:: Study material ::
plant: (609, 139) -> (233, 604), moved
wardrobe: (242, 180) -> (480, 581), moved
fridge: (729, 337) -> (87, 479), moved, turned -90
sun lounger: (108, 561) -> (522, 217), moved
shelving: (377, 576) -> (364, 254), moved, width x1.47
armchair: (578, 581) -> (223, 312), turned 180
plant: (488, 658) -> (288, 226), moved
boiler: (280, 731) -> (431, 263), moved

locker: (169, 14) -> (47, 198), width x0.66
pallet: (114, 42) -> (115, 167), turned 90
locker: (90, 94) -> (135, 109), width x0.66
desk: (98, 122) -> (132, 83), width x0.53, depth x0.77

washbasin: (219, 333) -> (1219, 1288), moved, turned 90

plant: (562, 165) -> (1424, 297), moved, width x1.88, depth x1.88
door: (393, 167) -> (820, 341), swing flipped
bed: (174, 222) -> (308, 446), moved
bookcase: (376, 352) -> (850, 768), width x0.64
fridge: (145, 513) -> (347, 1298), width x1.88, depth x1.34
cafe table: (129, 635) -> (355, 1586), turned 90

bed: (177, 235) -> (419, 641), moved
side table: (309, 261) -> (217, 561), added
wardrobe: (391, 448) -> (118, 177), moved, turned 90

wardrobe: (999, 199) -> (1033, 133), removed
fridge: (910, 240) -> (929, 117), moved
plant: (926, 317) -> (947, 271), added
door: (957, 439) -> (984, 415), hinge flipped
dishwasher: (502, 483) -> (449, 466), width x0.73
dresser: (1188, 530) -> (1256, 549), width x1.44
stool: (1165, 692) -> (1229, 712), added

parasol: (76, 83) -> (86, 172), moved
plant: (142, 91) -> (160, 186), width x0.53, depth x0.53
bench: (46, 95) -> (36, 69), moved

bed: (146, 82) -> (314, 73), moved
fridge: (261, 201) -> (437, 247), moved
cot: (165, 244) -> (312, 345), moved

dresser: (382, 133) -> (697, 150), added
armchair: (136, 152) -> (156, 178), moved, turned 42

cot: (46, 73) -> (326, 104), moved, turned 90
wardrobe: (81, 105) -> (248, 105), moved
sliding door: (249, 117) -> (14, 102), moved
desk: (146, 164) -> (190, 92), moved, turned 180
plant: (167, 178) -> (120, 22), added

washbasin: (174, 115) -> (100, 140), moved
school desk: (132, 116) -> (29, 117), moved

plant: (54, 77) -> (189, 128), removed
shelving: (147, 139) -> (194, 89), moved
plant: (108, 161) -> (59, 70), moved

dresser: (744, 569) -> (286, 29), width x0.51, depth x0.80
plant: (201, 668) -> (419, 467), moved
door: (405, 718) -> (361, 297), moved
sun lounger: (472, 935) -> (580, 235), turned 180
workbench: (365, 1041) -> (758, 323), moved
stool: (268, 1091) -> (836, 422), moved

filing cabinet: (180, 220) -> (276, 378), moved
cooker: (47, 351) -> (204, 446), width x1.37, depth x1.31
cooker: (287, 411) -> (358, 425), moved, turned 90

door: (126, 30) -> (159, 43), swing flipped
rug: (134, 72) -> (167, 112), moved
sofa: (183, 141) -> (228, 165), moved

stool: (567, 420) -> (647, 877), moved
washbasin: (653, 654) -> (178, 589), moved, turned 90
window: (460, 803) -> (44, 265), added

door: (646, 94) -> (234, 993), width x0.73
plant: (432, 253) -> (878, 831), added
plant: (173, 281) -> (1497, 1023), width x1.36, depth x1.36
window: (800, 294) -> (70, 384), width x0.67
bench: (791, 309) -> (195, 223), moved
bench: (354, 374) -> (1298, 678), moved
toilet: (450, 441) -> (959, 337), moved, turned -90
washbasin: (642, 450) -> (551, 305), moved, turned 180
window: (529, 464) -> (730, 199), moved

:: Work required ::
Restate the listing exactly, starting at its first line and ending at the line where "cot: (165, 244) -> (312, 345), moved" occurs; include both and no other lines.

:: Exercise result ::
plant: (609, 139) -> (233, 604), moved
wardrobe: (242, 180) -> (480, 581), moved
fridge: (729, 337) -> (87, 479), moved, turned -90
sun lounger: (108, 561) -> (522, 217), moved
shelving: (377, 576) -> (364, 254), moved, width x1.47
armchair: (578, 581) -> (223, 312), turned 180
plant: (488, 658) -> (288, 226), moved
boiler: (280, 731) -> (431, 263), moved

locker: (169, 14) -> (47, 198), width x0.66
pallet: (114, 42) -> (115, 167), turned 90
locker: (90, 94) -> (135, 109), width x0.66
desk: (98, 122) -> (132, 83), width x0.53, depth x0.77

washbasin: (219, 333) -> (1219, 1288), moved, turned 90

plant: (562, 165) -> (1424, 297), moved, width x1.88, depth x1.88
door: (393, 167) -> (820, 341), swing flipped
bed: (174, 222) -> (308, 446), moved
bookcase: (376, 352) -> (850, 768), width x0.64
fridge: (145, 513) -> (347, 1298), width x1.88, depth x1.34
cafe table: (129, 635) -> (355, 1586), turned 90

bed: (177, 235) -> (419, 641), moved
side table: (309, 261) -> (217, 561), added
wardrobe: (391, 448) -> (118, 177), moved, turned 90

wardrobe: (999, 199) -> (1033, 133), removed
fridge: (910, 240) -> (929, 117), moved
plant: (926, 317) -> (947, 271), added
door: (957, 439) -> (984, 415), hinge flipped
dishwasher: (502, 483) -> (449, 466), width x0.73
dresser: (1188, 530) -> (1256, 549), width x1.44
stool: (1165, 692) -> (1229, 712), added

parasol: (76, 83) -> (86, 172), moved
plant: (142, 91) -> (160, 186), width x0.53, depth x0.53
bench: (46, 95) -> (36, 69), moved

bed: (146, 82) -> (314, 73), moved
fridge: (261, 201) -> (437, 247), moved
cot: (165, 244) -> (312, 345), moved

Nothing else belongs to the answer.